→ TASK GOAL: Below are entries; copy exactly the lines from the one with "JOY3 pin SW: TX -> D4" through the one with "MATRIX1 pin CS: D0 -> D2", both included, and leave out the rest.

→ RECORDS FOR THIS TASK:
-- Opening Marker --

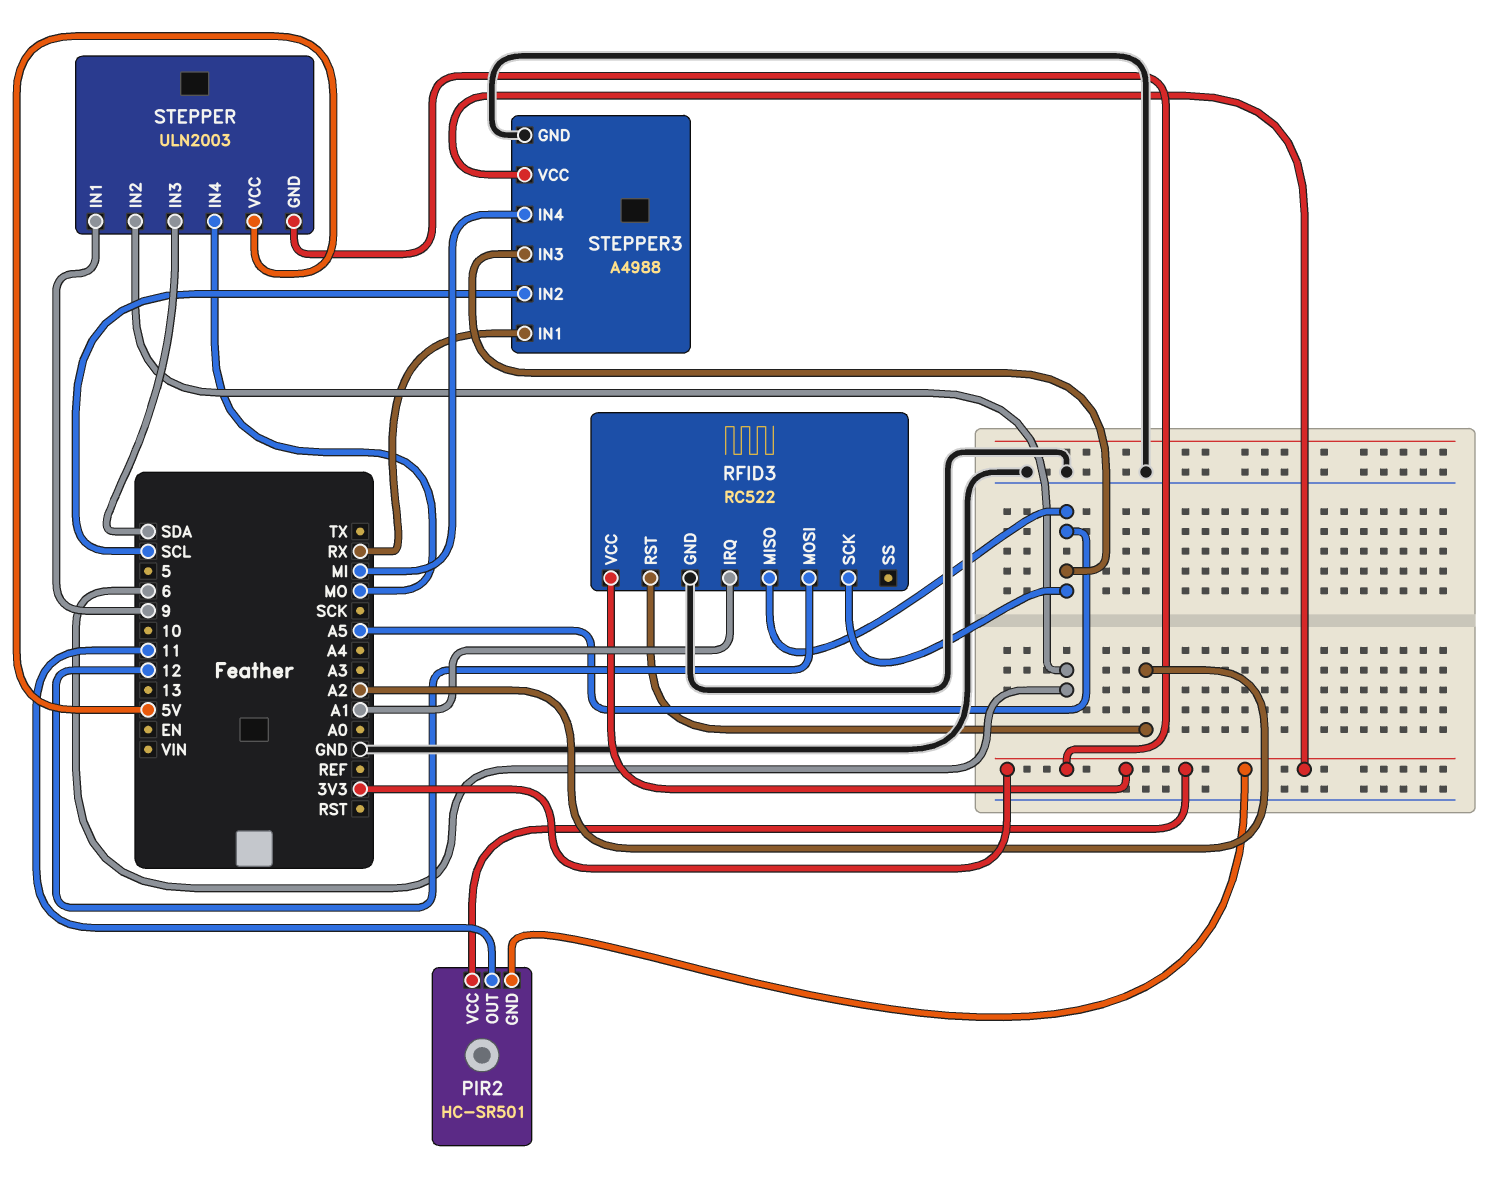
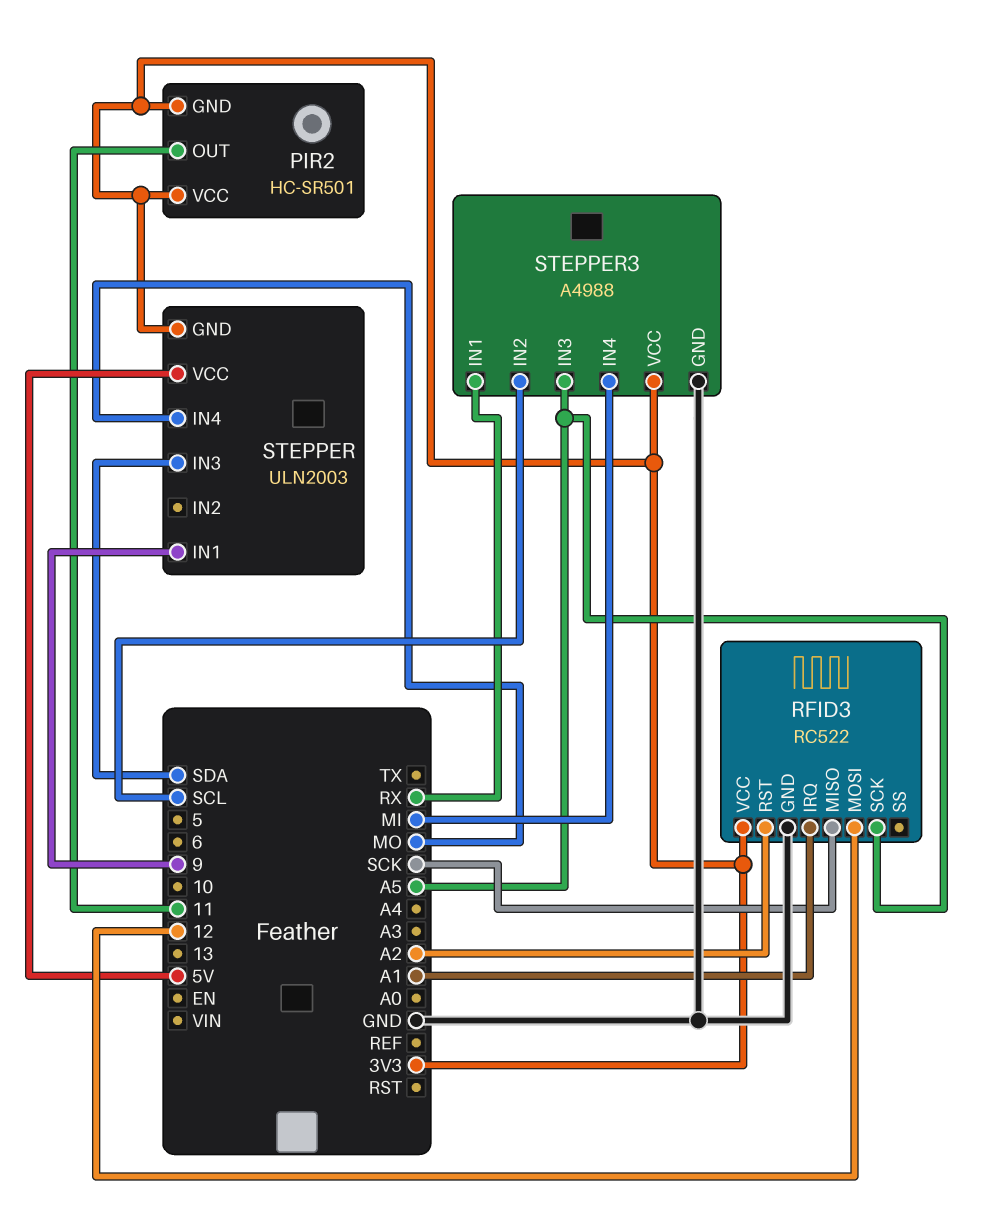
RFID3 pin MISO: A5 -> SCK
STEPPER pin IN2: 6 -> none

-- Closing Marker --
-- Opening Marker --

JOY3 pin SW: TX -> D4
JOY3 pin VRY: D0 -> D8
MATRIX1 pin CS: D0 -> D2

-- Closing Marker --

→ RESULT FOR THIS EXERCISE:
JOY3 pin SW: TX -> D4
JOY3 pin VRY: D0 -> D8
MATRIX1 pin CS: D0 -> D2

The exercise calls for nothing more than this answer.